Lines before the one containing "Q1: NPN 2N3904" are left out; return that line and all lines after it, exactly, through the end of the records below.

## Collected data entries
══════════
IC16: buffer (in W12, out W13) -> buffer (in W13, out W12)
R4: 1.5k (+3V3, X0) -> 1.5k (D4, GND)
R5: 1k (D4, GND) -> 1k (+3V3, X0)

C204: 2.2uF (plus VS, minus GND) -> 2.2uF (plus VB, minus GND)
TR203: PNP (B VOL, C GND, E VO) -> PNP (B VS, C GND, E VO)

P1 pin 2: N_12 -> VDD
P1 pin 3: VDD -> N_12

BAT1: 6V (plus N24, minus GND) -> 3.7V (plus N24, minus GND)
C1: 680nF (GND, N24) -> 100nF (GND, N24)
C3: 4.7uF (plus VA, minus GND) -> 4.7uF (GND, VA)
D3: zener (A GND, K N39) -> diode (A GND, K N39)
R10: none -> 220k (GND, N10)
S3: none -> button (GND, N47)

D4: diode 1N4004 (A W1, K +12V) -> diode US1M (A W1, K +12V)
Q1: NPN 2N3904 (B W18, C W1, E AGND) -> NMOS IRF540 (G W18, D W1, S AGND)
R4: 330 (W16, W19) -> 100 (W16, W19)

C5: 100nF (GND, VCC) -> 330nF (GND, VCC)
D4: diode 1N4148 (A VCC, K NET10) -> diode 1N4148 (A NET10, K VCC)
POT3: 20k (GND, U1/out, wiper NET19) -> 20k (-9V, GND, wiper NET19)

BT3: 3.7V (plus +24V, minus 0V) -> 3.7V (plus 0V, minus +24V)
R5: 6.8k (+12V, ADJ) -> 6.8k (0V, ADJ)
══════════
## ANSWER FOR THIS EXERCISE
Q1: NPN 2N3904 (B W18, C W1, E AGND) -> NMOS IRF540 (G W18, D W1, S AGND)
R4: 330 (W16, W19) -> 100 (W16, W19)

C5: 100nF (GND, VCC) -> 330nF (GND, VCC)
D4: diode 1N4148 (A VCC, K NET10) -> diode 1N4148 (A NET10, K VCC)
POT3: 20k (GND, U1/out, wiper NET19) -> 20k (-9V, GND, wiper NET19)

BT3: 3.7V (plus +24V, minus 0V) -> 3.7V (plus 0V, minus +24V)
R5: 6.8k (+12V, ADJ) -> 6.8k (0V, ADJ)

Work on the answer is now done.